PROBLEM TO WORK ON
Collect every line of the rows below that contains the string "clef", matching case exactly.
---------------
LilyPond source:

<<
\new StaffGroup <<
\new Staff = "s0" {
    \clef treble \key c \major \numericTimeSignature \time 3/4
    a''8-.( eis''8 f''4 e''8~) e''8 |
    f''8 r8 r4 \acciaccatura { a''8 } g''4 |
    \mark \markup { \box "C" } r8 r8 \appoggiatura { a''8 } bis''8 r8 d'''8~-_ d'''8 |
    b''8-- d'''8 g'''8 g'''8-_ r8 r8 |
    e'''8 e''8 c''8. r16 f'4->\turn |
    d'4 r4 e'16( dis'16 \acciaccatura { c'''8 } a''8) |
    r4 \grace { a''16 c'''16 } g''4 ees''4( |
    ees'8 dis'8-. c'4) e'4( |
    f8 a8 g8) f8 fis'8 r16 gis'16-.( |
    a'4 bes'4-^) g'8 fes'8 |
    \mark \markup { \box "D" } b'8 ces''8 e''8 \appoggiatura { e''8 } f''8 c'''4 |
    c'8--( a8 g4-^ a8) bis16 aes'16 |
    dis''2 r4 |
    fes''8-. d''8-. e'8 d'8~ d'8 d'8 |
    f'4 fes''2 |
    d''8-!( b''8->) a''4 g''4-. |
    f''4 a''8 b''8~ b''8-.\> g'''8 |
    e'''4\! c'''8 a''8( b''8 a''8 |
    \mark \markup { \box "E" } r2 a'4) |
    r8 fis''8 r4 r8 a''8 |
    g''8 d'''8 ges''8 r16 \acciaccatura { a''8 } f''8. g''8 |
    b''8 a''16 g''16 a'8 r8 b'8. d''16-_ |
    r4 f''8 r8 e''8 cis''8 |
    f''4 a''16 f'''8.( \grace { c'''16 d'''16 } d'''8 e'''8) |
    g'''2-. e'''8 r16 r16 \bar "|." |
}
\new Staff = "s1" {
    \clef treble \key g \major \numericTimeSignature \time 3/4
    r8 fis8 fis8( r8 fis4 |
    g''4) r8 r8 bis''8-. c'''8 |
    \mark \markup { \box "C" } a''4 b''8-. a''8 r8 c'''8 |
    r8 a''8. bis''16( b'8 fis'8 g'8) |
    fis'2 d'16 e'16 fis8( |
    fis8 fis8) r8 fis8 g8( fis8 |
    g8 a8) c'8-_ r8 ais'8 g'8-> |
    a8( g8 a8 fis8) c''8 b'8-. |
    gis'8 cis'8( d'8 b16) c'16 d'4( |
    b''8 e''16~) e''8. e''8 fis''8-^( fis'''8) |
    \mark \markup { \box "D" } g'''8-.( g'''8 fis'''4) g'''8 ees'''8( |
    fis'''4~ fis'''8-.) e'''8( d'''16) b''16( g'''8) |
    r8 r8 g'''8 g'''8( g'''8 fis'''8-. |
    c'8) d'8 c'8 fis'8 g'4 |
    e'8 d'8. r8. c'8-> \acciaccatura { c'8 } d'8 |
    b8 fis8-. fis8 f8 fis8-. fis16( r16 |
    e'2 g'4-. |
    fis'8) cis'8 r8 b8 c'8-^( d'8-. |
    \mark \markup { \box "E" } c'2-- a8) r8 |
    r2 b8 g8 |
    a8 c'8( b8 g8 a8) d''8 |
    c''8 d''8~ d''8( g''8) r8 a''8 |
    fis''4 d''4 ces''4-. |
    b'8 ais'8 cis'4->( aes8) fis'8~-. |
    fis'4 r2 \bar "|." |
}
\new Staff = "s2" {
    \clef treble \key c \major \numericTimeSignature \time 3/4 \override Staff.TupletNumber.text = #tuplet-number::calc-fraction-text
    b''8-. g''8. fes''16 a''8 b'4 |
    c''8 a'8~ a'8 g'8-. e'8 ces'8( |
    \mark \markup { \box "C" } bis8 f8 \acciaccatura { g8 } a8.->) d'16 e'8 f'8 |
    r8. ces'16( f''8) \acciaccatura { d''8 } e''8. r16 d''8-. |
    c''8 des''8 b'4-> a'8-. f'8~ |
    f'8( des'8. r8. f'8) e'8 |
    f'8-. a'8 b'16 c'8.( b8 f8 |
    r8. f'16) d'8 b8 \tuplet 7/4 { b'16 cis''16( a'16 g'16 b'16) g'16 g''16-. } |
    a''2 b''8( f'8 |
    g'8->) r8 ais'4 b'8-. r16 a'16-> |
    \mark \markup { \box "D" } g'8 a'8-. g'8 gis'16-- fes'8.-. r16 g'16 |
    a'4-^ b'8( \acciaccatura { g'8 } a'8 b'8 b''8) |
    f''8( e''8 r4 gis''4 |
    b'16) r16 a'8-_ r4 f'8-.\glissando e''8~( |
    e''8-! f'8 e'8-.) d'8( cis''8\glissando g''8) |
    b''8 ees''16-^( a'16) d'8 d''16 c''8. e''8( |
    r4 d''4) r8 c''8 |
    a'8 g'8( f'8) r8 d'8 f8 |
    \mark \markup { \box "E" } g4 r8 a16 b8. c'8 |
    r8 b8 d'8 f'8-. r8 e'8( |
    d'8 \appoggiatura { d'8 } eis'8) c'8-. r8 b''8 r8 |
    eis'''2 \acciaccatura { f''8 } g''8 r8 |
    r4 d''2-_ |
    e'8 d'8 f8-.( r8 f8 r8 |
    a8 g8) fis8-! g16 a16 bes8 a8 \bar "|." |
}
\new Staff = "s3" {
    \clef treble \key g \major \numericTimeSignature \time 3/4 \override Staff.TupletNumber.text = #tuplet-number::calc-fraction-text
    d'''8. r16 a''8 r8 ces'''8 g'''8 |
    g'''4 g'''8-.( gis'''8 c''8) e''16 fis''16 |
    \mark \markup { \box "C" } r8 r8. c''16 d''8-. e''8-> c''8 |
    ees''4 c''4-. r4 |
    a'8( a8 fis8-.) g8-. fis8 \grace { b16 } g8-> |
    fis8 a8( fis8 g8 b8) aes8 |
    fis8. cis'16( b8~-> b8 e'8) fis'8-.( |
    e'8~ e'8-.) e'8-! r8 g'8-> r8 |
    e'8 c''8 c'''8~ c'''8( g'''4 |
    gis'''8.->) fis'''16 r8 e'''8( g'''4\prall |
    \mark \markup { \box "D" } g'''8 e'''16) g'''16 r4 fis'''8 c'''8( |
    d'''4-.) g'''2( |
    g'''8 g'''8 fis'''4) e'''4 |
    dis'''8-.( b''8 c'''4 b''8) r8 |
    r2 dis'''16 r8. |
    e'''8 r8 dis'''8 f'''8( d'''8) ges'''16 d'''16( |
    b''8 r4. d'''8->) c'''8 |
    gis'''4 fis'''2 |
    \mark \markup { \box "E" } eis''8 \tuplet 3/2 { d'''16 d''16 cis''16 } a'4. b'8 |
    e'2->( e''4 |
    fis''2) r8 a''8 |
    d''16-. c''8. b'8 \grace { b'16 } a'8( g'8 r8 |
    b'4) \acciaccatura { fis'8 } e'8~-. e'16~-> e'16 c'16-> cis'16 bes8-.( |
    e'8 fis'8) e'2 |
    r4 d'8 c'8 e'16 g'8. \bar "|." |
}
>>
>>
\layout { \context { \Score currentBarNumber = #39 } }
---------------
RESULT FOR THIS EXERCISE
    \clef treble \key c \major \numericTimeSignature \time 3/4
    \clef treble \key g \major \numericTimeSignature \time 3/4
    \clef treble \key c \major \numericTimeSignature \time 3/4 \override Staff.TupletNumber.text = #tuplet-number::calc-fraction-text
    \clef treble \key g \major \numericTimeSignature \time 3/4 \override Staff.TupletNumber.text = #tuplet-number::calc-fraction-text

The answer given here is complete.